__DIRECTION__. In the records below, take every line from the one containing "to the students" down to the one containing "gis''4( fis''4 dis'''4~)", both included, and put them into a JSON list of strings, one string per line, leaving out blank lines.

──────── MATERIAL SUPPLIED ────────

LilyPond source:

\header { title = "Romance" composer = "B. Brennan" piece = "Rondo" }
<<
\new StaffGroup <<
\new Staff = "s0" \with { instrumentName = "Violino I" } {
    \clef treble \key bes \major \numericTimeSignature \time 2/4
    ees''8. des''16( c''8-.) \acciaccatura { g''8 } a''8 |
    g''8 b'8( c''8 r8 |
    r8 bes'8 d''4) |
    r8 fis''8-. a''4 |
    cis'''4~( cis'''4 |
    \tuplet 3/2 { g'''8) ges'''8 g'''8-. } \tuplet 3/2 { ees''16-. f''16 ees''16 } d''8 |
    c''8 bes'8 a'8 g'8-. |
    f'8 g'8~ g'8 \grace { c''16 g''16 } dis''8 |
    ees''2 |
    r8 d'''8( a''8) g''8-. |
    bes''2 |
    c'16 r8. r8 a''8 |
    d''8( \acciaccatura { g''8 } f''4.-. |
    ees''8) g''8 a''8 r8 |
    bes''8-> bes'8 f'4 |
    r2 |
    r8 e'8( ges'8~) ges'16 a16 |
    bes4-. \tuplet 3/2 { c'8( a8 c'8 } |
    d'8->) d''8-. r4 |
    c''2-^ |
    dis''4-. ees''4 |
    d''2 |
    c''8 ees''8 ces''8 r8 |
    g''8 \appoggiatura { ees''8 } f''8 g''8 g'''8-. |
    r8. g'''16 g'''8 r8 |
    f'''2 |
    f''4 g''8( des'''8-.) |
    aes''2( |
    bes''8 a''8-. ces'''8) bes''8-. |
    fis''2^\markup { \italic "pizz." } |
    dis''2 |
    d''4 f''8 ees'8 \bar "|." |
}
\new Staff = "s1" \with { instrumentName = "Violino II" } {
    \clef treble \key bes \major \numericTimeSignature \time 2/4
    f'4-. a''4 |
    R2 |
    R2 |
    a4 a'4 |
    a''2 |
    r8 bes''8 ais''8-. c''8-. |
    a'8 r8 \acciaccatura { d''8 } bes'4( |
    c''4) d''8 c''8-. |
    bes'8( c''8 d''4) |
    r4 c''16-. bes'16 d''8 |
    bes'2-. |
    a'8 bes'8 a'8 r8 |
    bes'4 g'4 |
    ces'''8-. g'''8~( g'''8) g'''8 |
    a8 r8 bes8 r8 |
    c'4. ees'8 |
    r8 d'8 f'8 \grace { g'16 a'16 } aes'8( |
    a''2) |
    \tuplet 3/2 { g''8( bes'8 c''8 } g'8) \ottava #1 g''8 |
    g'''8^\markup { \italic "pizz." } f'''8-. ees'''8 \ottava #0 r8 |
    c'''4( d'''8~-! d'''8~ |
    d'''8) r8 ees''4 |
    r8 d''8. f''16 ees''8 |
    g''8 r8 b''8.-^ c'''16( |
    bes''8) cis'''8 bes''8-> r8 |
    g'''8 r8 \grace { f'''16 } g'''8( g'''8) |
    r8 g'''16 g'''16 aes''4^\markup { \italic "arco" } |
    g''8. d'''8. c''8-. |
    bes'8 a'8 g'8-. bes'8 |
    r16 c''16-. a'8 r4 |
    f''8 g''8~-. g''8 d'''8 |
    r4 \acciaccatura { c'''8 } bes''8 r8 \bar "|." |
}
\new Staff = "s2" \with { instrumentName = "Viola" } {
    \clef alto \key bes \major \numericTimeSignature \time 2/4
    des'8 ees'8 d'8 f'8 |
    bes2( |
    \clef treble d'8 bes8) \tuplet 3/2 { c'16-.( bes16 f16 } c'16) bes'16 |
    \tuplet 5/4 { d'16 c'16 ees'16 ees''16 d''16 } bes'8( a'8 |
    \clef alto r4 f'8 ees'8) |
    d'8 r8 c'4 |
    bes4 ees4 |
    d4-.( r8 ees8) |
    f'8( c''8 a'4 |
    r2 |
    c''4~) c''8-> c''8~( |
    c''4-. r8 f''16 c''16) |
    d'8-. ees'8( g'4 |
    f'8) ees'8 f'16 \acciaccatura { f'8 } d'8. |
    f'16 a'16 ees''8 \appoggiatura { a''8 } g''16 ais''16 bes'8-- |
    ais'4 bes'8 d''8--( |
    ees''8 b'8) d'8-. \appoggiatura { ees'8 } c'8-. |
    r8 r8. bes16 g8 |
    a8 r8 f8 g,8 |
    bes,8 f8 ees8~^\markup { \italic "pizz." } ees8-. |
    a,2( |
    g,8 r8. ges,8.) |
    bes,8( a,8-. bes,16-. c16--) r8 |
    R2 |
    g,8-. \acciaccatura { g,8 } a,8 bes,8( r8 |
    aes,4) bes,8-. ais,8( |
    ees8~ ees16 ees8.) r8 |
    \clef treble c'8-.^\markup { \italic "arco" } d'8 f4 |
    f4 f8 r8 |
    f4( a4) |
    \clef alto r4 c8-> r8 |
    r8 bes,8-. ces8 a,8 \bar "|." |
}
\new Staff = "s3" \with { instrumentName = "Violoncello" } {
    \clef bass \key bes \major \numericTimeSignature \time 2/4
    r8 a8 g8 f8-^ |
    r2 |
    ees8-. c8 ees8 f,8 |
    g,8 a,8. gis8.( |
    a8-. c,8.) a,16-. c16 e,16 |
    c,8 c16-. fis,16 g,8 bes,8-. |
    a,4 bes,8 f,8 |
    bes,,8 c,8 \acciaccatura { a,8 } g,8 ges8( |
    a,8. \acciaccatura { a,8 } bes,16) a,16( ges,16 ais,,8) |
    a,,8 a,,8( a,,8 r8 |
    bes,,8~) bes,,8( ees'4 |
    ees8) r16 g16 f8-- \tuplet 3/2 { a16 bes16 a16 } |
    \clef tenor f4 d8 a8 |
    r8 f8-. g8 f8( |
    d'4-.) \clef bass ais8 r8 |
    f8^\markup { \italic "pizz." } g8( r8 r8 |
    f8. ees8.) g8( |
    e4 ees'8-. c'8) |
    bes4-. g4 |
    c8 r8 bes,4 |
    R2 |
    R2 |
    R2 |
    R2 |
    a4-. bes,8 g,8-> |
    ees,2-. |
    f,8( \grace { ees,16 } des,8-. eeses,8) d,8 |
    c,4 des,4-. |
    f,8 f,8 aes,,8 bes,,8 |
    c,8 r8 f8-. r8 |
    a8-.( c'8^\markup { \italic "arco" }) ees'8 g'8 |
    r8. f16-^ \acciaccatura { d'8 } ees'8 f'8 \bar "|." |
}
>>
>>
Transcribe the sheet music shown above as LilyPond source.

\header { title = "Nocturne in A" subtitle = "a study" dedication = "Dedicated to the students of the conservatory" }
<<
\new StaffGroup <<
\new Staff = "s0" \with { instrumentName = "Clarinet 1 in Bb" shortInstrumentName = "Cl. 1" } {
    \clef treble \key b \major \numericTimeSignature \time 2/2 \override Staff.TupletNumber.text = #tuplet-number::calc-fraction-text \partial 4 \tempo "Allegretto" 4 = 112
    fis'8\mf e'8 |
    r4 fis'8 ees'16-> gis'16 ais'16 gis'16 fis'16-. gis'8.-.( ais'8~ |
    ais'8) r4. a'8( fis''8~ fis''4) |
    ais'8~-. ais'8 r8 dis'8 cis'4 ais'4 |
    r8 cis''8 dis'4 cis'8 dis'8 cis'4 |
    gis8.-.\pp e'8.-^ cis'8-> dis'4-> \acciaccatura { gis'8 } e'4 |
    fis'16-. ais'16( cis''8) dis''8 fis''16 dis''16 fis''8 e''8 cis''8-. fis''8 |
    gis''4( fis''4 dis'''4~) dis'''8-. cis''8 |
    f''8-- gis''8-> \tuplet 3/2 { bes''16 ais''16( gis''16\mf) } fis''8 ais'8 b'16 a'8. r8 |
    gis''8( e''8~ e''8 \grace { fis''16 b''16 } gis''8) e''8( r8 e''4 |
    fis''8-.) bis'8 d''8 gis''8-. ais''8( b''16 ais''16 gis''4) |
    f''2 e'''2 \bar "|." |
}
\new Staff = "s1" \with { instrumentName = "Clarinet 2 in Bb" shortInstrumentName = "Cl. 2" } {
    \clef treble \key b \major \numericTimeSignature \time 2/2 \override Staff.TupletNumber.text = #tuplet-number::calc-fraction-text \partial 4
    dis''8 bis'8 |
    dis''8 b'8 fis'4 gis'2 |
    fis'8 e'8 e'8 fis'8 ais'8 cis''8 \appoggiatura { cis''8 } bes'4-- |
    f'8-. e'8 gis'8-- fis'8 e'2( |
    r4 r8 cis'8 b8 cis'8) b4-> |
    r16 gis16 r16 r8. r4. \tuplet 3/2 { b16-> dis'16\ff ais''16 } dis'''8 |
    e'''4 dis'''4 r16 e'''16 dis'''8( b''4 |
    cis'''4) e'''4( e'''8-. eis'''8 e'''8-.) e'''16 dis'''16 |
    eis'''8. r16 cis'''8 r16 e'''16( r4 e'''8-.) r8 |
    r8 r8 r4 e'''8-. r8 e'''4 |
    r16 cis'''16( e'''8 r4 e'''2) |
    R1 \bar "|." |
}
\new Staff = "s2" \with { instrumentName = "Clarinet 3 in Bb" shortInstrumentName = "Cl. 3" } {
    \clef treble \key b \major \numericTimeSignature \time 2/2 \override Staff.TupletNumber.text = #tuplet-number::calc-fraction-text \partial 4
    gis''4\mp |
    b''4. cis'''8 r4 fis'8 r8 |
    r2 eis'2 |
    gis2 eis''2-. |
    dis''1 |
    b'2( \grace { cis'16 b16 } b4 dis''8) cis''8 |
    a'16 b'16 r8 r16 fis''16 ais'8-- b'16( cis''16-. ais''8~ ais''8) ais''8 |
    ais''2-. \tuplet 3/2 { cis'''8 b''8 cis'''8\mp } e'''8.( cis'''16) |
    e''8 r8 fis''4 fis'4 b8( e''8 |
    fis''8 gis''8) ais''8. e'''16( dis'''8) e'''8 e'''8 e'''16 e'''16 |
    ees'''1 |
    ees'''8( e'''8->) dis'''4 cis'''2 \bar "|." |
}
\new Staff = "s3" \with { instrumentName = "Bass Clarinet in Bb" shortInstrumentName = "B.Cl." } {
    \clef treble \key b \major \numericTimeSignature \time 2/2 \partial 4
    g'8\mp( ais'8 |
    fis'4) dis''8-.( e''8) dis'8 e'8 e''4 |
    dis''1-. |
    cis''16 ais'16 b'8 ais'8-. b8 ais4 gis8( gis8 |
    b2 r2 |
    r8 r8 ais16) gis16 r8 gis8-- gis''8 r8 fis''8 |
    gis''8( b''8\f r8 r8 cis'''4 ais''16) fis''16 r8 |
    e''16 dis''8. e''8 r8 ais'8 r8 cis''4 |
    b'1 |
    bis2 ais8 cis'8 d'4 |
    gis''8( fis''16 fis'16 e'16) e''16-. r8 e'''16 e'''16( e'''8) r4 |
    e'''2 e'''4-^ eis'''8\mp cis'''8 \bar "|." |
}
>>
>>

────────

__TASK ANSWER__.
[
  "\\header { title = \"Nocturne in A\" subtitle = \"a study\" dedication = \"Dedicated to the students of the conservatory\" }",
  "<<",
  "\\new StaffGroup <<",
  "\\new Staff = \"s0\" \\with { instrumentName = \"Clarinet 1 in Bb\" shortInstrumentName = \"Cl. 1\" } {",
  "    \\clef treble \\key b \\major \\numericTimeSignature \\time 2/2 \\override Staff.TupletNumber.text = #tuplet-number::calc-fraction-text \\partial 4 \\tempo \"Allegretto\" 4 = 112",
  "    fis'8\\mf e'8 |",
  "    r4 fis'8 ees'16-> gis'16 ais'16 gis'16 fis'16-. gis'8.-.( ais'8~ |",
  "    ais'8) r4. a'8( fis''8~ fis''4) |",
  "    ais'8~-. ais'8 r8 dis'8 cis'4 ais'4 |",
  "    r8 cis''8 dis'4 cis'8 dis'8 cis'4 |",
  "    gis8.-.\\pp e'8.-^ cis'8-> dis'4-> \\acciaccatura { gis'8 } e'4 |",
  "    fis'16-. ais'16( cis''8) dis''8 fis''16 dis''16 fis''8 e''8 cis''8-. fis''8 |",
  "    gis''4( fis''4 dis'''4~) dis'''8-. cis''8 |"
]